* Dataset content
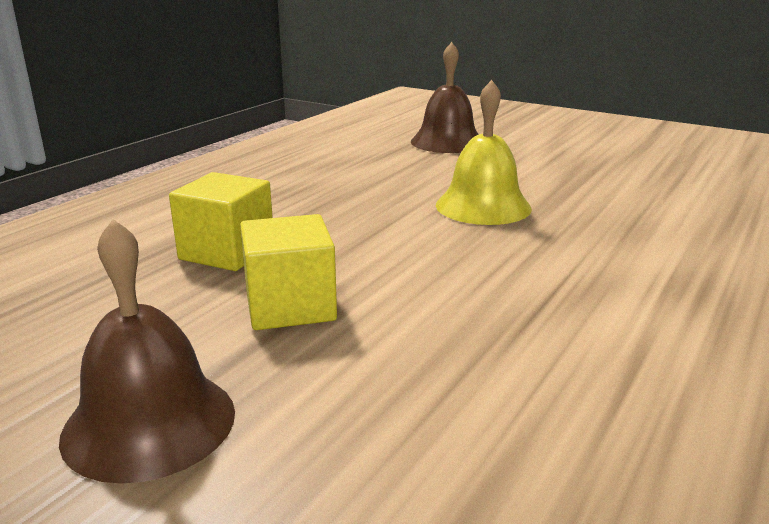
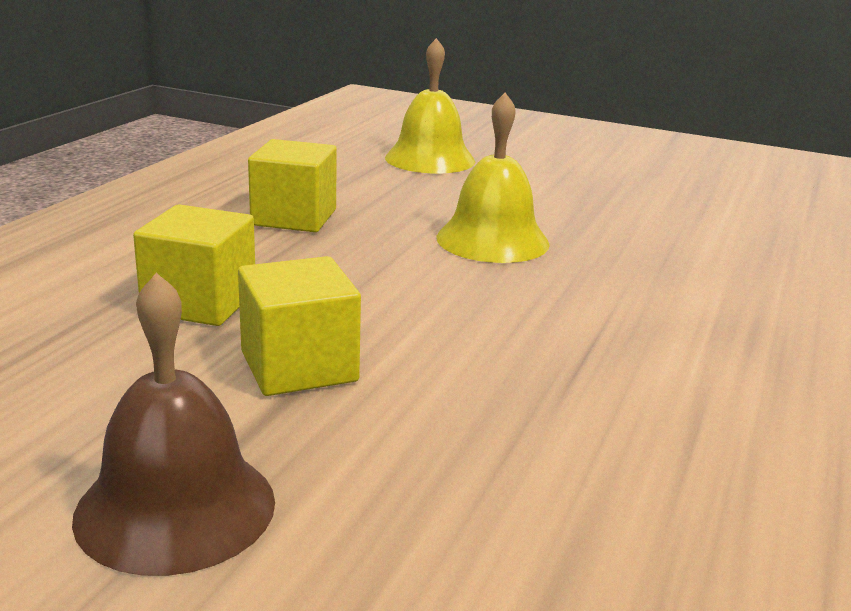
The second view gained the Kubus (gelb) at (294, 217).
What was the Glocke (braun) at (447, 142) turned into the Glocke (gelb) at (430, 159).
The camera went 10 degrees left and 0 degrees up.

* Task item
Reproduce the full listing faithfully, but do not carry over any pictures.

* Written response
The second view gained the Kubus (gelb) at (294, 217).
What was the Glocke (braun) at (447, 142) turned into the Glocke (gelb) at (430, 159).
The camera went 10 degrees left and 0 degrees up.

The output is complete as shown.